■ **INFORMATION**
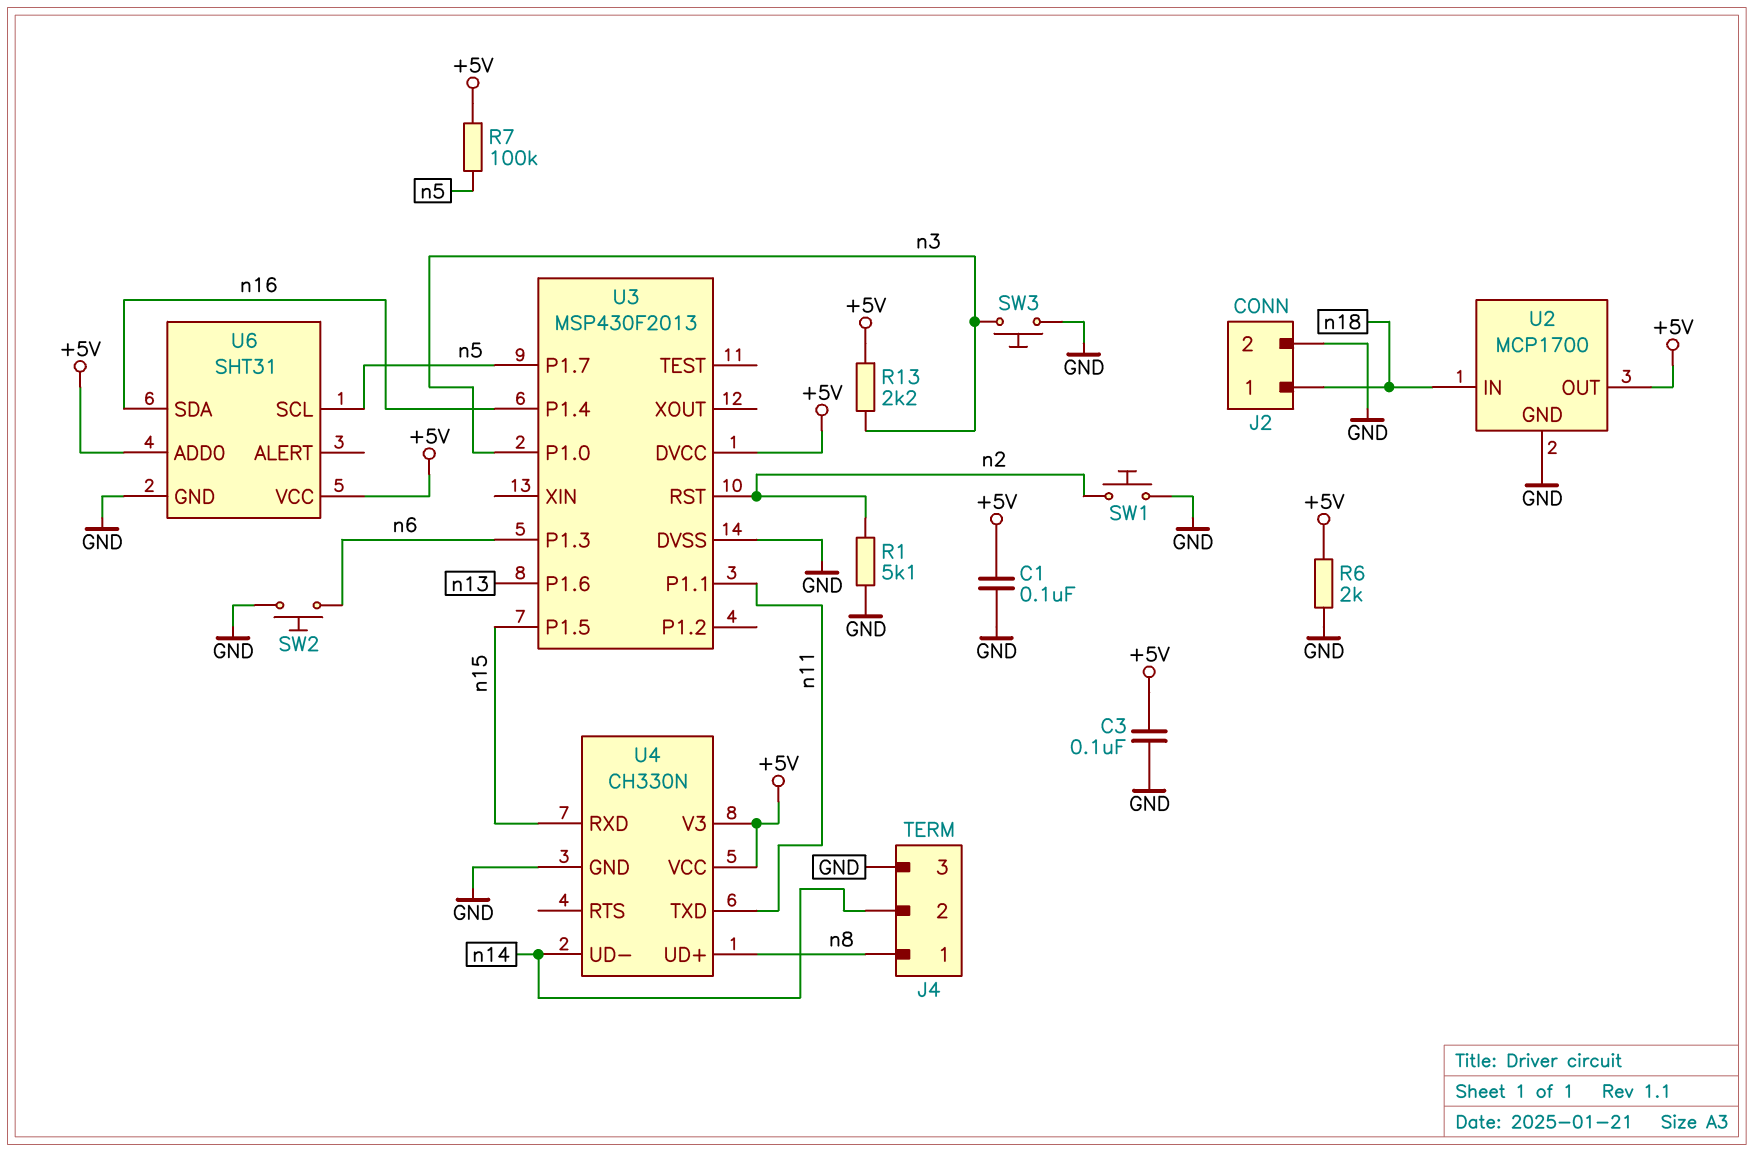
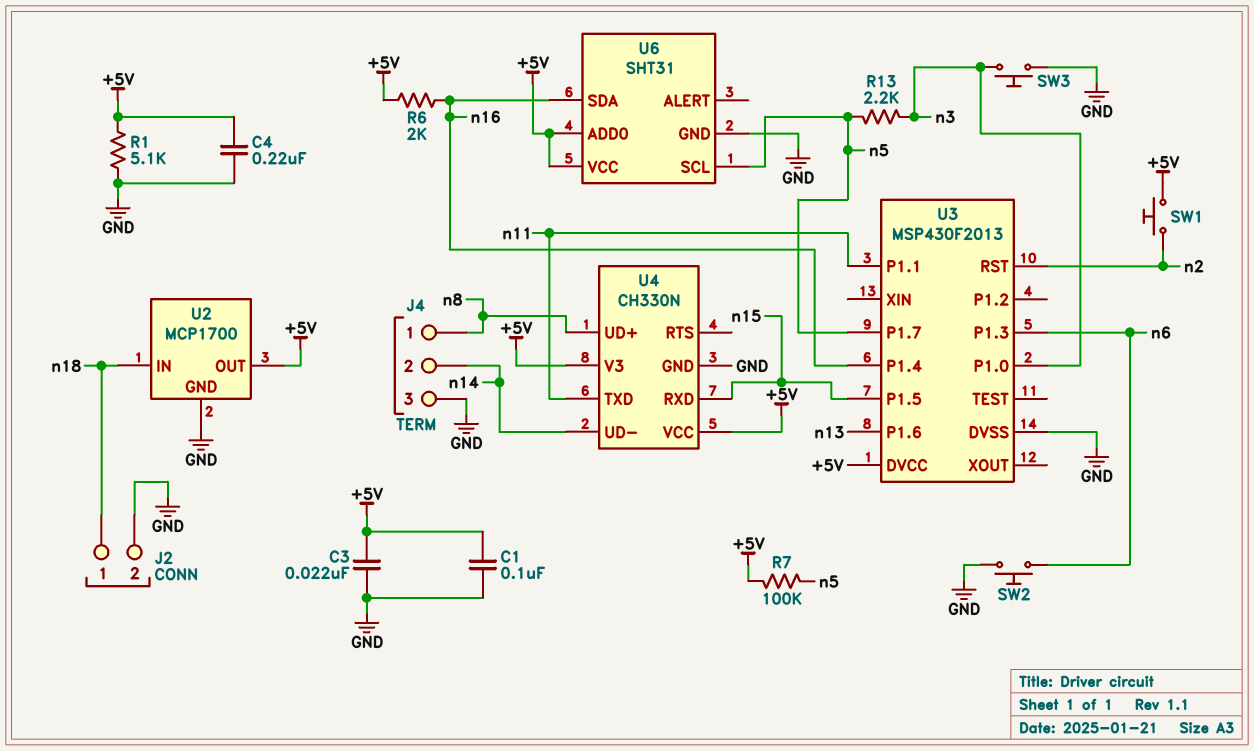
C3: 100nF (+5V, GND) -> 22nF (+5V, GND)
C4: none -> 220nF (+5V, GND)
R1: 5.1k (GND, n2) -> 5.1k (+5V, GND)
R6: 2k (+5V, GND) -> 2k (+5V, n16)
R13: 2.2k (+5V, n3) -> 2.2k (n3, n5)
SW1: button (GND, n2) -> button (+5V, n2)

--

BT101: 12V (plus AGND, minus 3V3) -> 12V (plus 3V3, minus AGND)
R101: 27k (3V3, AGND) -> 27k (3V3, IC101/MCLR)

---

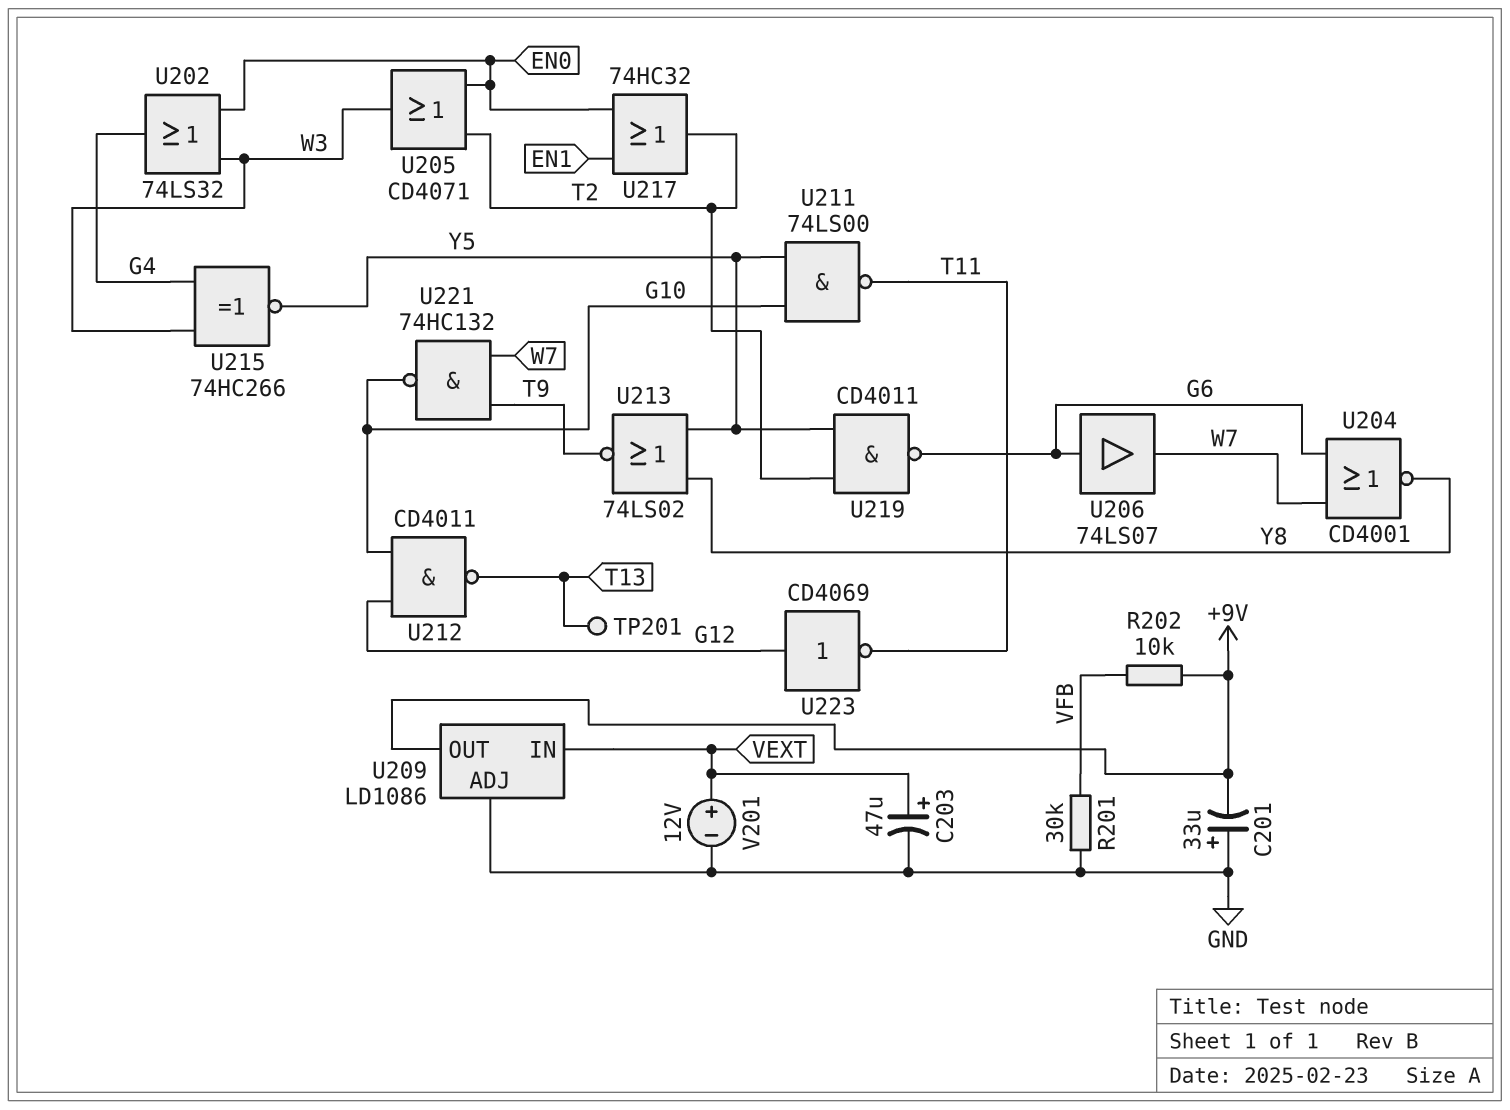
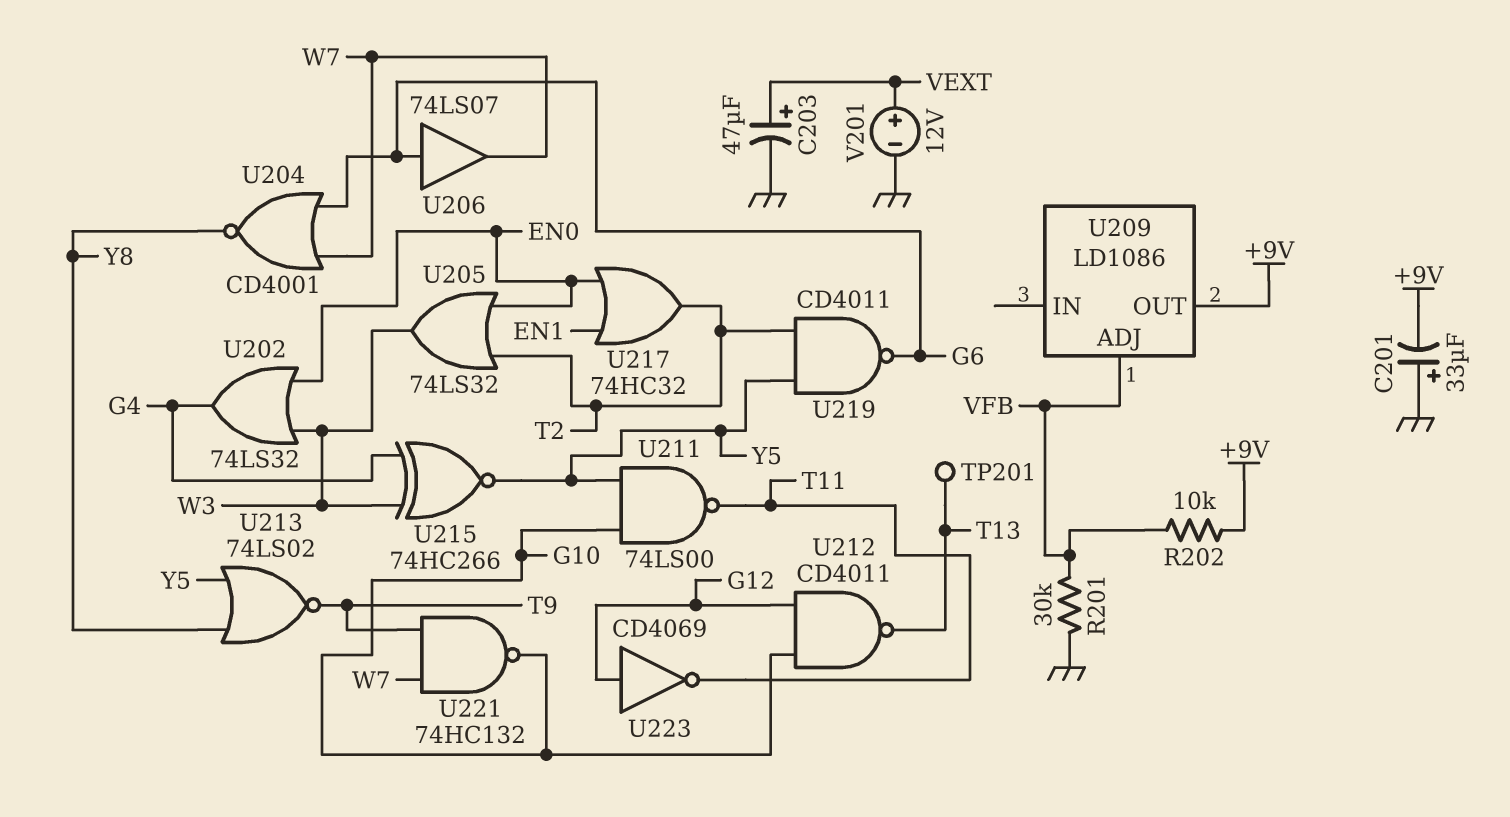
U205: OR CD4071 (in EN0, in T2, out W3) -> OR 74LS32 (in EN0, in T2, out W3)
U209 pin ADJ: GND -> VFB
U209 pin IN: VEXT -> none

■ **TASK INSTRUCTIONS**
From the listing above, output exactly the run of lines that starts with the line containing "U205: OR CD4071" and ends with the line containing "U209 pin IN: VEXT -> none".

■ **EXPECTED OUTPUT**
U205: OR CD4071 (in EN0, in T2, out W3) -> OR 74LS32 (in EN0, in T2, out W3)
U209 pin ADJ: GND -> VFB
U209 pin IN: VEXT -> none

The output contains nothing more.